**ACTION ITEM**
Look through the listing below for the string "none". Show each line where it occurs.
----------------------------------------
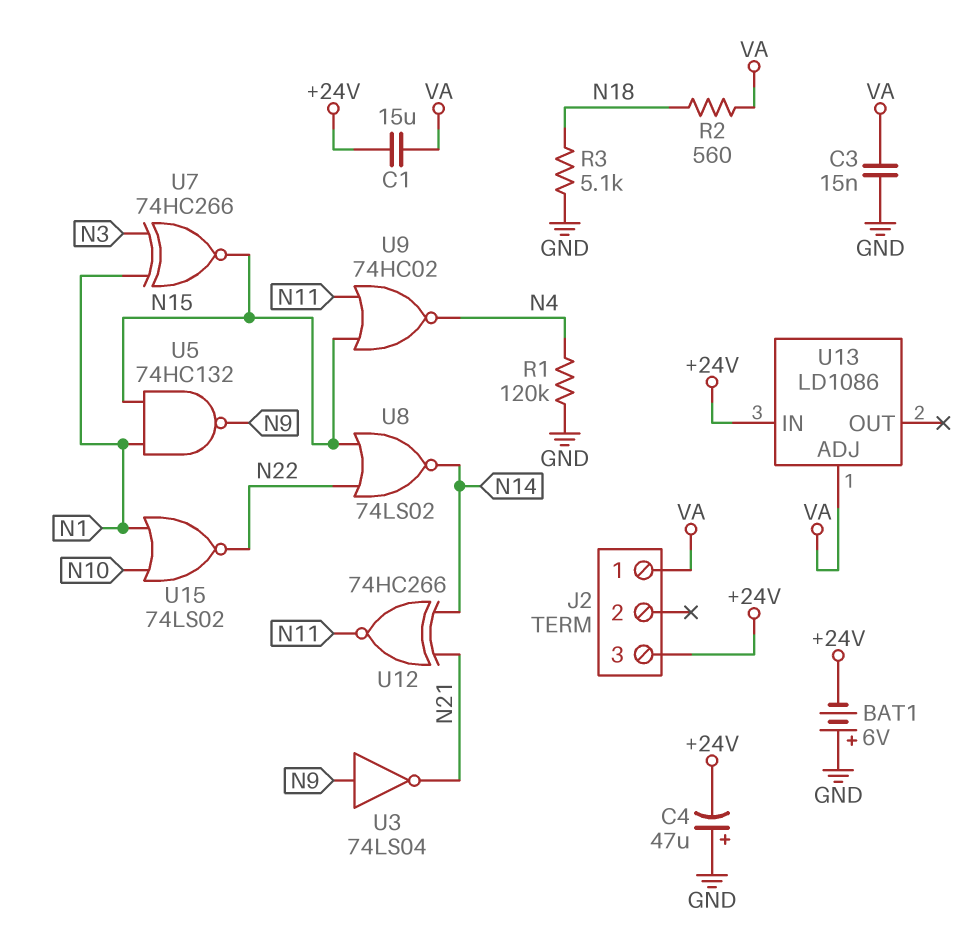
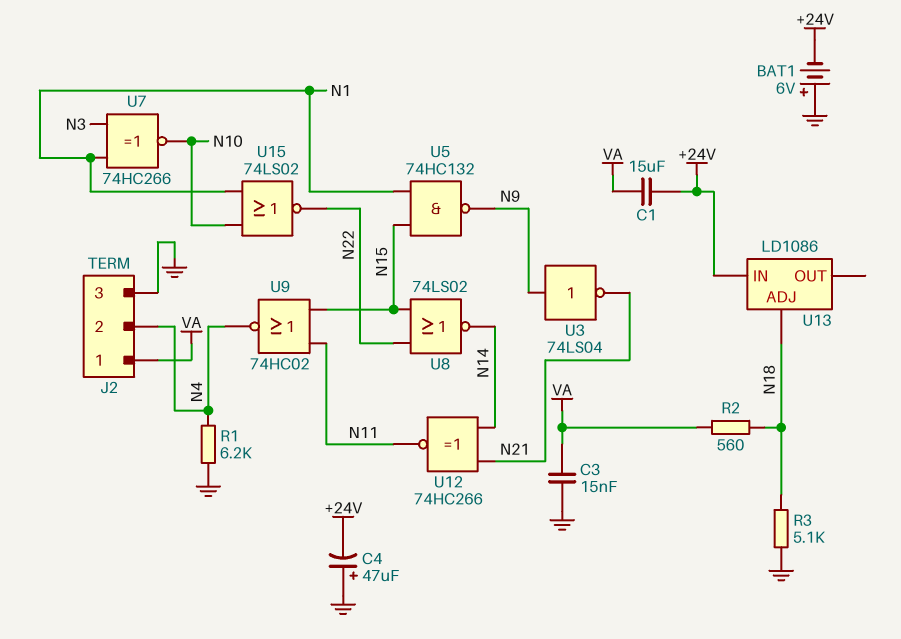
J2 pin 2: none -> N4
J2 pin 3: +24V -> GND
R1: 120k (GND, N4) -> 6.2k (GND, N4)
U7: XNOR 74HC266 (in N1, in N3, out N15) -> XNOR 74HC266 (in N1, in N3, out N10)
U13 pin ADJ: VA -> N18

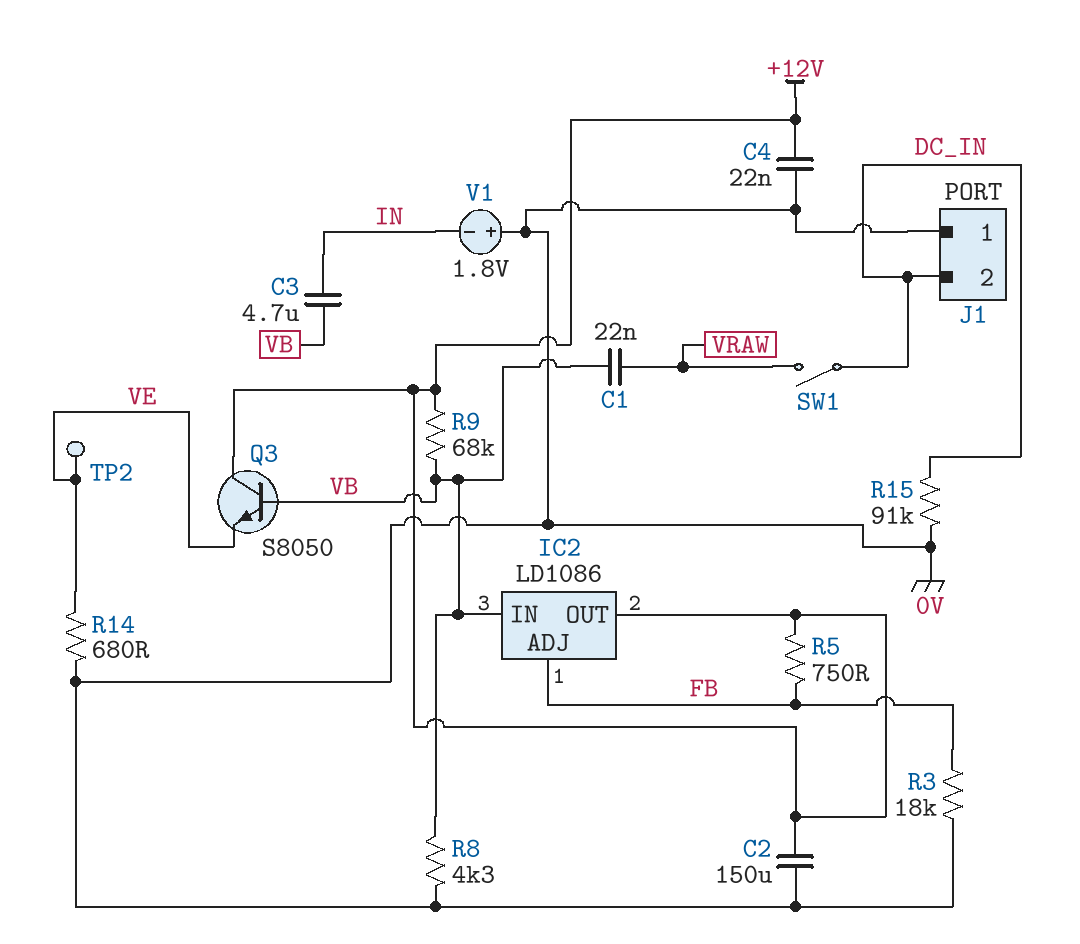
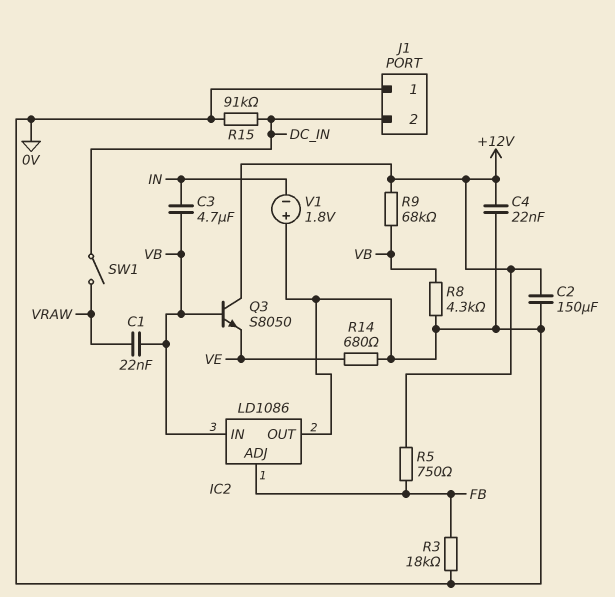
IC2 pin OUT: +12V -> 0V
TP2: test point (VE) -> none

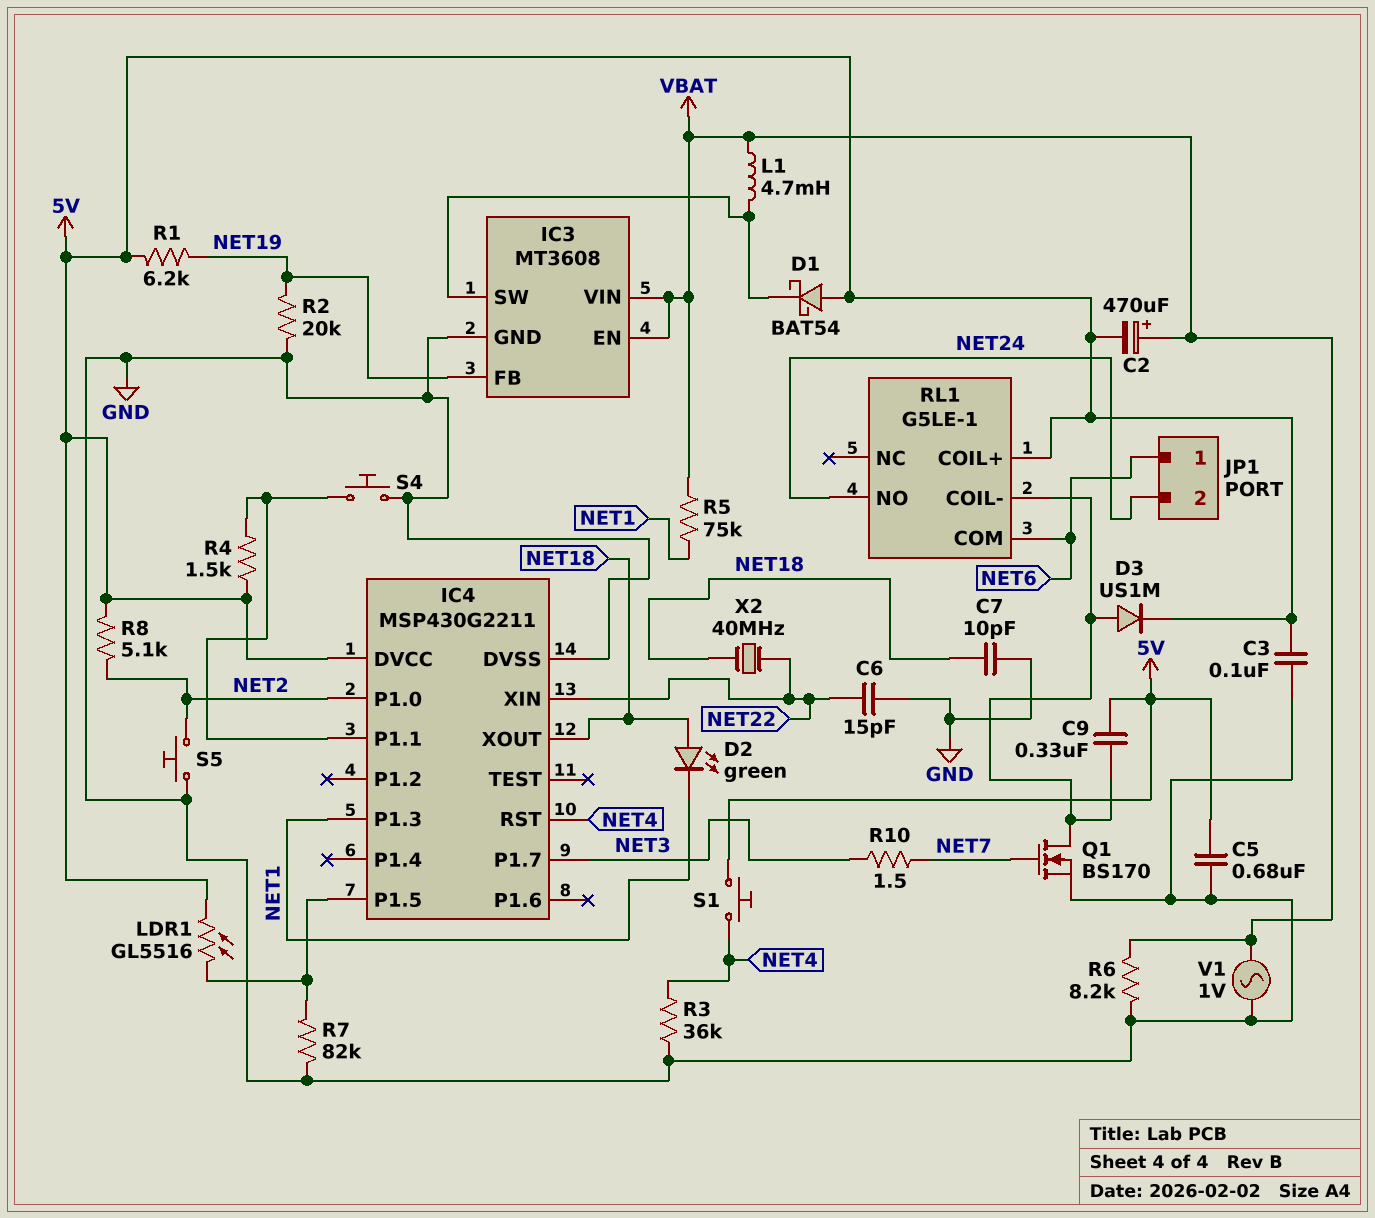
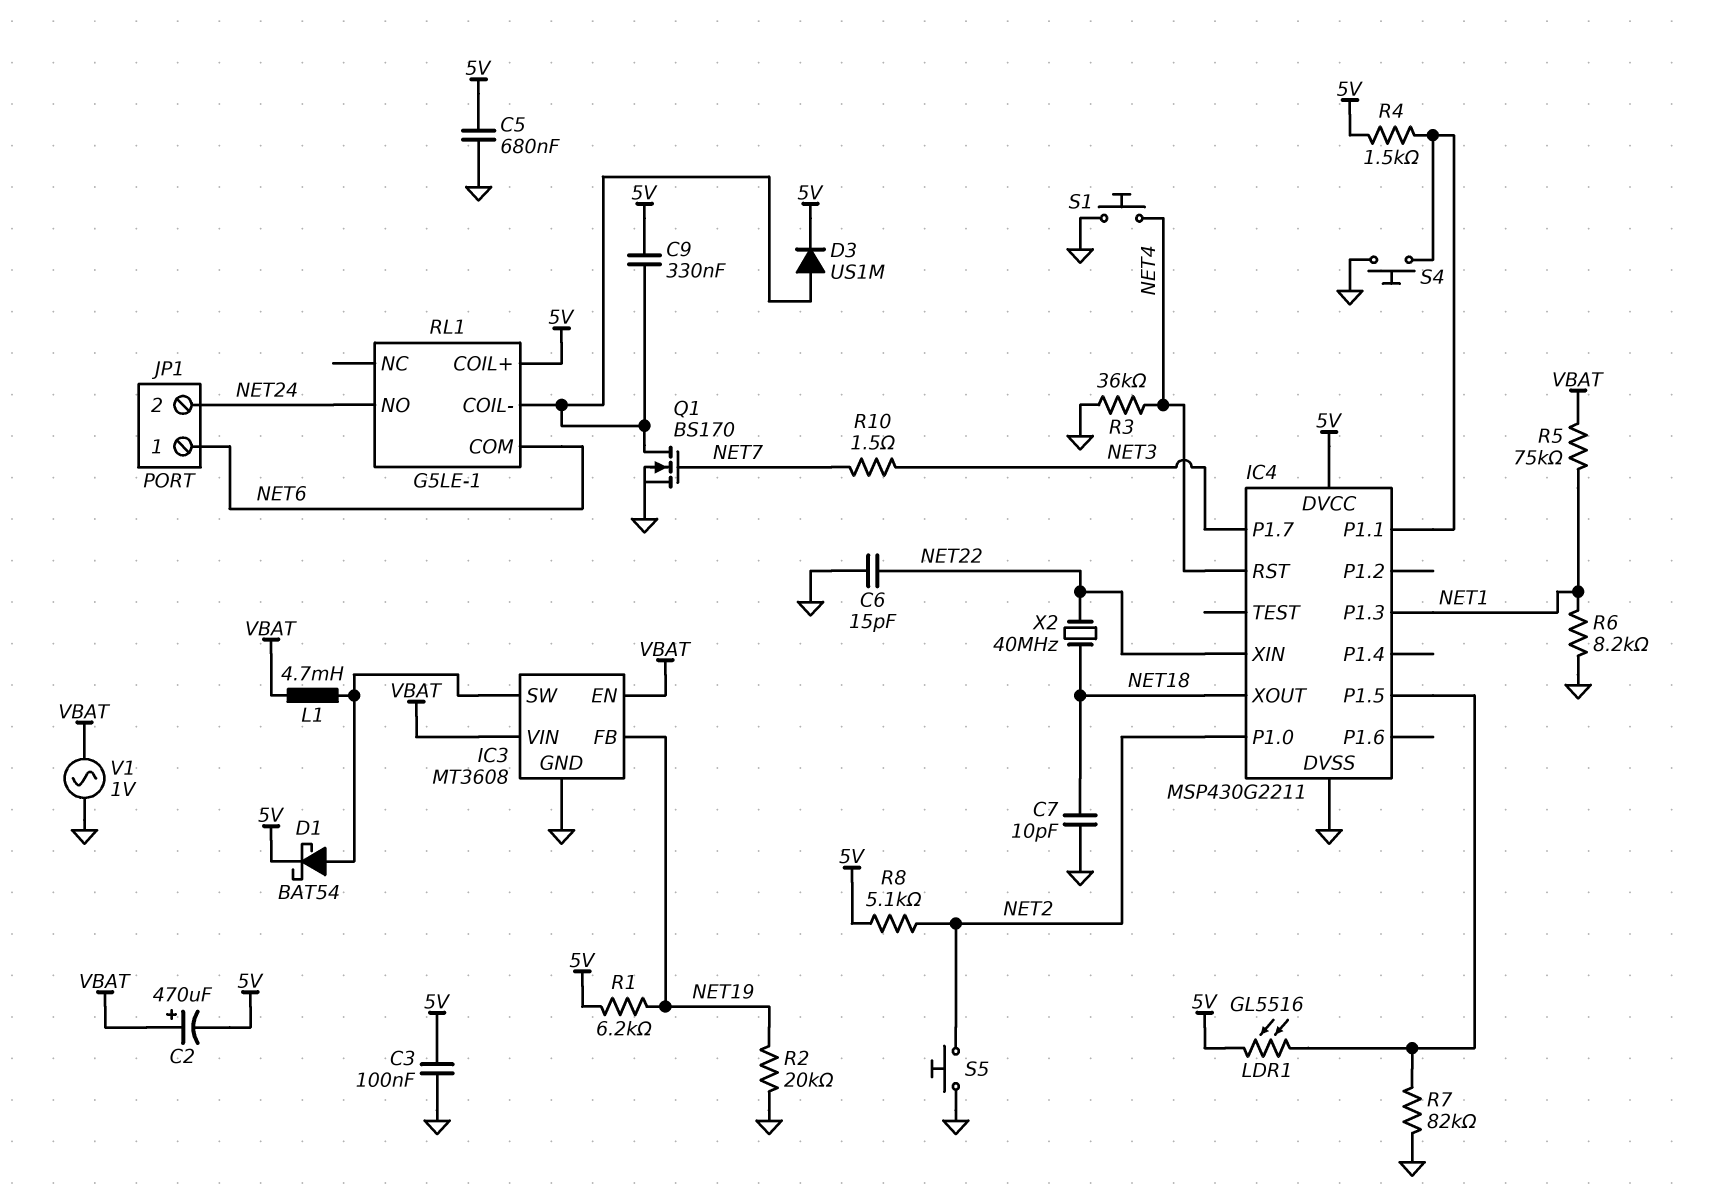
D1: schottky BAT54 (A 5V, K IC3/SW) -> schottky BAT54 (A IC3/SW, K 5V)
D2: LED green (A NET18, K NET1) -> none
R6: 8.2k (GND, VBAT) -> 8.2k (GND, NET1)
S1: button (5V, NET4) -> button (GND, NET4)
----------------------------------------
**RESULT FOR THIS TASK**
J2 pin 2: none -> N4
TP2: test point (VE) -> none
D2: LED green (A NET18, K NET1) -> none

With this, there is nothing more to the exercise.